▶ [EXERCISE BRIEF]
The records follow. Print, word for word, the first line through the "yellow notebook: 7 -> 4" line.

EXTRACTED ENTRIES section start

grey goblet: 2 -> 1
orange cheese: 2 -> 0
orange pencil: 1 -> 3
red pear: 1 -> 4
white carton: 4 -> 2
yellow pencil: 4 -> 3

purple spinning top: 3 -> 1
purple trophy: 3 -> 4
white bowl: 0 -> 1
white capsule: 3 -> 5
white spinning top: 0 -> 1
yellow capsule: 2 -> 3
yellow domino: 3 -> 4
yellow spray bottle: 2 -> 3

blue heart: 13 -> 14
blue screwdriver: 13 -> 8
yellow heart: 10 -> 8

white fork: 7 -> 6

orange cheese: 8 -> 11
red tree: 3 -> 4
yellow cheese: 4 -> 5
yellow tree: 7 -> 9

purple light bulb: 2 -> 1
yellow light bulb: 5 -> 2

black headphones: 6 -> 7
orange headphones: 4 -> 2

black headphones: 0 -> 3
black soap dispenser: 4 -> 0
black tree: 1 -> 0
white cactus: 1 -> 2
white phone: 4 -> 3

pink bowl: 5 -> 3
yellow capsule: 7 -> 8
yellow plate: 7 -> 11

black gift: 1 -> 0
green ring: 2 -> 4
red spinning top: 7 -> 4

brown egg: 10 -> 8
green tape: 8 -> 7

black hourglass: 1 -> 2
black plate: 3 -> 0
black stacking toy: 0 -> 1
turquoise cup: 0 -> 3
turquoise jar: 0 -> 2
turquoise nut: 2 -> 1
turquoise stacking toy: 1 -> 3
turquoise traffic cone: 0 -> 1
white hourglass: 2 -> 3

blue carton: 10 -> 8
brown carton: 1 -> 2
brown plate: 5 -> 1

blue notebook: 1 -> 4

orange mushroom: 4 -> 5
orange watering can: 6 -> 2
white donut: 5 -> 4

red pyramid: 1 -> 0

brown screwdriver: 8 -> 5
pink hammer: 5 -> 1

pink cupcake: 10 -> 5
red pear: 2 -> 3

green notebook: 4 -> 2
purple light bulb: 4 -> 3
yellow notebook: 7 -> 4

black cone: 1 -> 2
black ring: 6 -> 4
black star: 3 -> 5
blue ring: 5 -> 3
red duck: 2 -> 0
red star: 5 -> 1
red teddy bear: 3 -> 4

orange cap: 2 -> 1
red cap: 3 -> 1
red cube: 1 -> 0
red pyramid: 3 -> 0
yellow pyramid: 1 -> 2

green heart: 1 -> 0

EXTRACTED ENTRIES section end

▶ [SOLUTION FOR THIS PROBLEM]
grey goblet: 2 -> 1
orange cheese: 2 -> 0
orange pencil: 1 -> 3
red pear: 1 -> 4
white carton: 4 -> 2
yellow pencil: 4 -> 3

purple spinning top: 3 -> 1
purple trophy: 3 -> 4
white bowl: 0 -> 1
white capsule: 3 -> 5
white spinning top: 0 -> 1
yellow capsule: 2 -> 3
yellow domino: 3 -> 4
yellow spray bottle: 2 -> 3

blue heart: 13 -> 14
blue screwdriver: 13 -> 8
yellow heart: 10 -> 8

white fork: 7 -> 6

orange cheese: 8 -> 11
red tree: 3 -> 4
yellow cheese: 4 -> 5
yellow tree: 7 -> 9

purple light bulb: 2 -> 1
yellow light bulb: 5 -> 2

black headphones: 6 -> 7
orange headphones: 4 -> 2

black headphones: 0 -> 3
black soap dispenser: 4 -> 0
black tree: 1 -> 0
white cactus: 1 -> 2
white phone: 4 -> 3

pink bowl: 5 -> 3
yellow capsule: 7 -> 8
yellow plate: 7 -> 11

black gift: 1 -> 0
green ring: 2 -> 4
red spinning top: 7 -> 4

brown egg: 10 -> 8
green tape: 8 -> 7

black hourglass: 1 -> 2
black plate: 3 -> 0
black stacking toy: 0 -> 1
turquoise cup: 0 -> 3
turquoise jar: 0 -> 2
turquoise nut: 2 -> 1
turquoise stacking toy: 1 -> 3
turquoise traffic cone: 0 -> 1
white hourglass: 2 -> 3

blue carton: 10 -> 8
brown carton: 1 -> 2
brown plate: 5 -> 1

blue notebook: 1 -> 4

orange mushroom: 4 -> 5
orange watering can: 6 -> 2
white donut: 5 -> 4

red pyramid: 1 -> 0

brown screwdriver: 8 -> 5
pink hammer: 5 -> 1

pink cupcake: 10 -> 5
red pear: 2 -> 3

green notebook: 4 -> 2
purple light bulb: 4 -> 3
yellow notebook: 7 -> 4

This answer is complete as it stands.